Transcribe only the lines of the listing below from the one holding "(319, 123) = (114, 284): white shoe -> none" through the one holding "(374, 199) = (357, 292): white", inclusive, without any change.

§ **Exercise inputs**

* * * * * * * * *

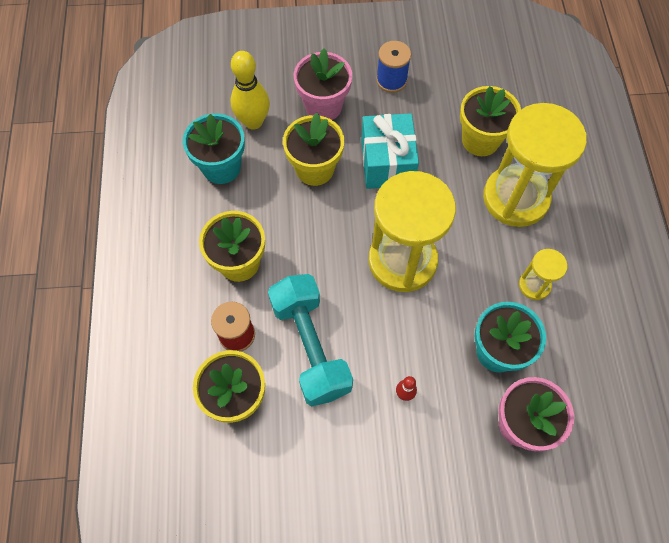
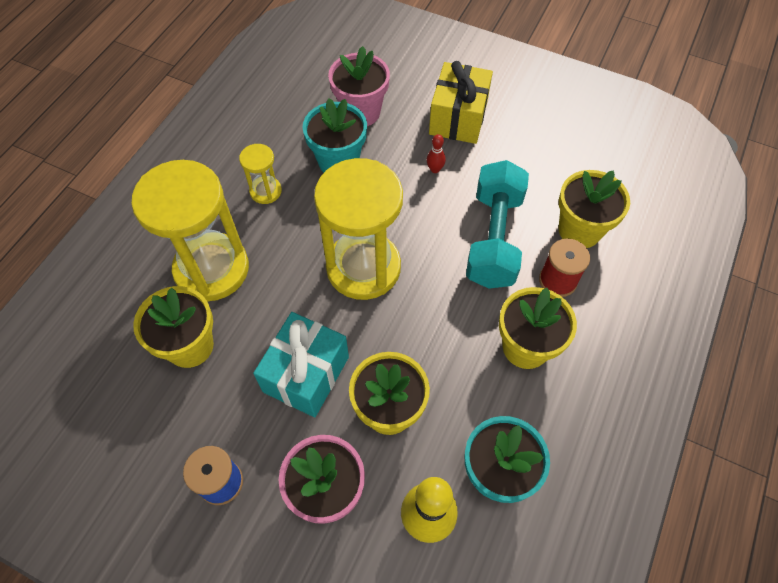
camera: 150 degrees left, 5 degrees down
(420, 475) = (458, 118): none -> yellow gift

* * * * * * * * *

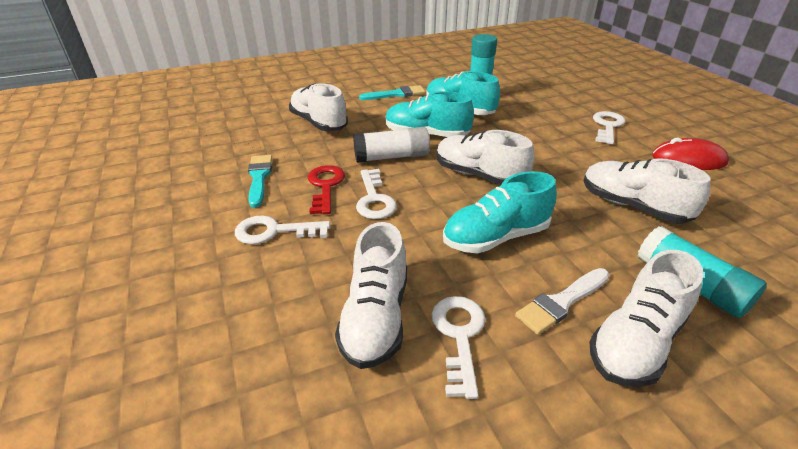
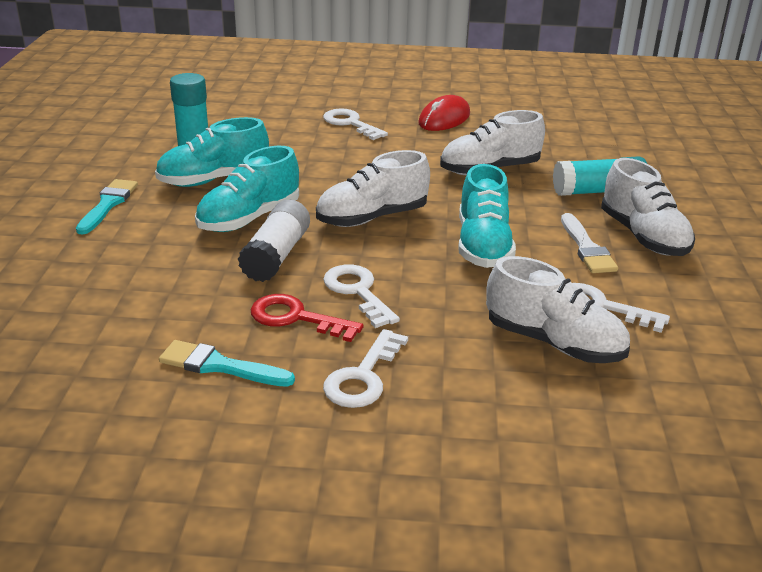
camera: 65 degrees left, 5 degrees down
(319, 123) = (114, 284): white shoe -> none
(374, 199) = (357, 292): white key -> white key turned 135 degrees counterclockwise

* * * * * * * * *

§ **Reply**
(319, 123) = (114, 284): white shoe -> none
(374, 199) = (357, 292): white key -> white key turned 135 degrees counterclockwise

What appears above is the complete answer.